BEGIN

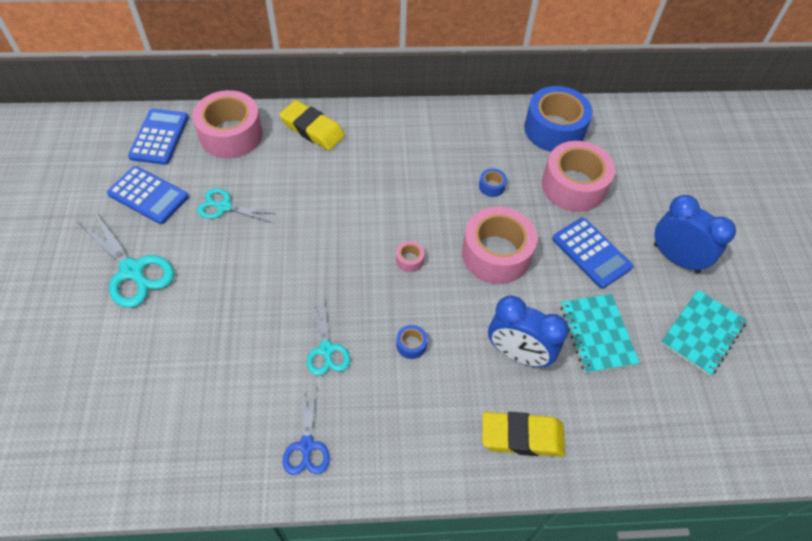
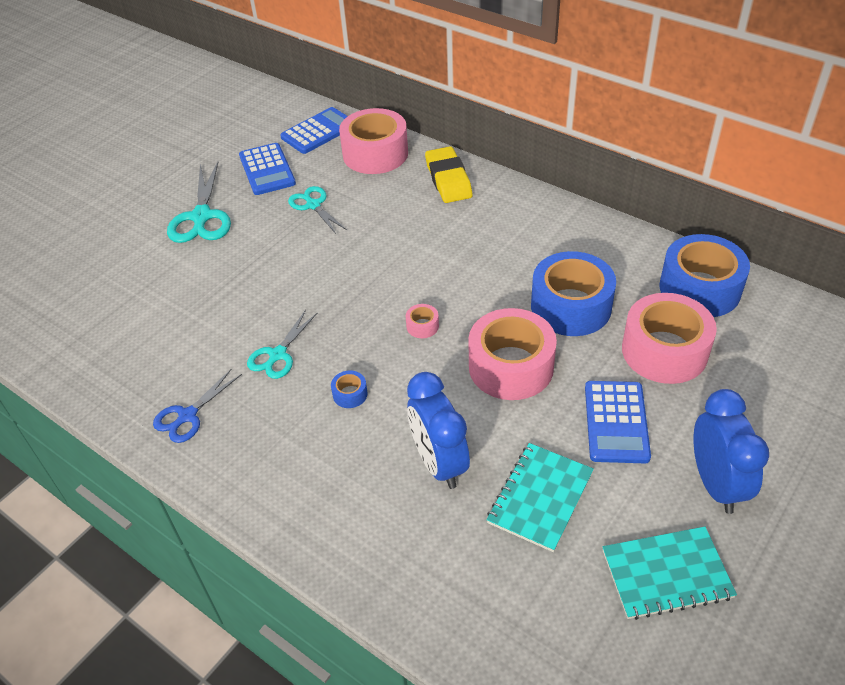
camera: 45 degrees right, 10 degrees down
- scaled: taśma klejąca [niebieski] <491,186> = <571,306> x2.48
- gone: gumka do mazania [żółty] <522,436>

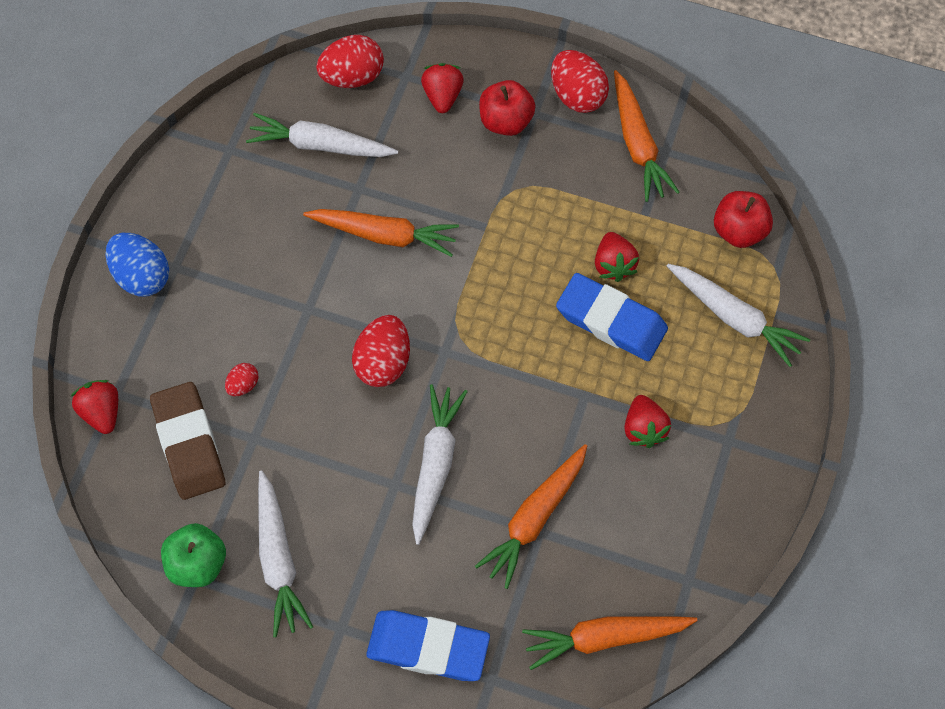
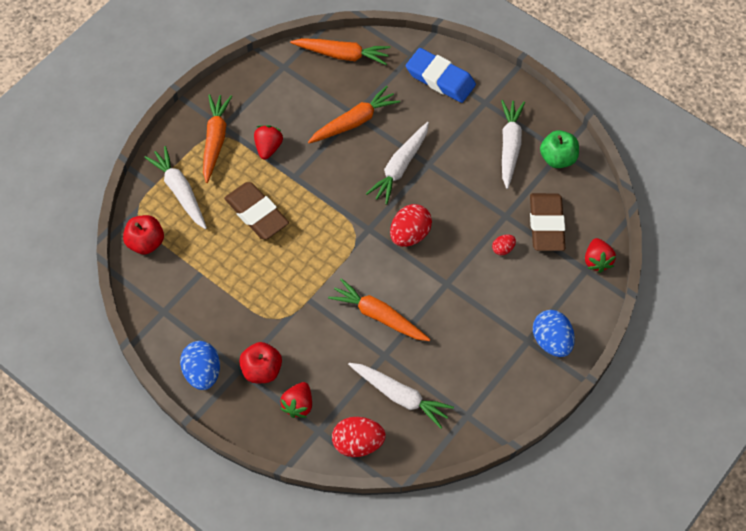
camera: 160 degrees left, 5 degrees down
- repainted: jajko [czerwony] <577,95> to jajko [niebieski] <202,373>
- shifted: marchewka [pomarańczowy] <637,144> to <215,140>
- repainted: gumka do mazania [niebieski] <611,321> to gumka do mazania [brązowy] <256,213>
- gone: truskawka [czerwony] <613,264>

END

- [Work request] With images omitted, retype the data word for word.

- [Answer space]
camera: 45 degrees right, 10 degrees down
- scaled: taśma klejąca [niebieski] <491,186> = <571,306> x2.48
- gone: gumka do mazania [żółty] <522,436>

camera: 160 degrees left, 5 degrees down
- repainted: jajko [czerwony] <577,95> to jajko [niebieski] <202,373>
- shifted: marchewka [pomarańczowy] <637,144> to <215,140>
- repainted: gumka do mazania [niebieski] <611,321> to gumka do mazania [brązowy] <256,213>
- gone: truskawka [czerwony] <613,264>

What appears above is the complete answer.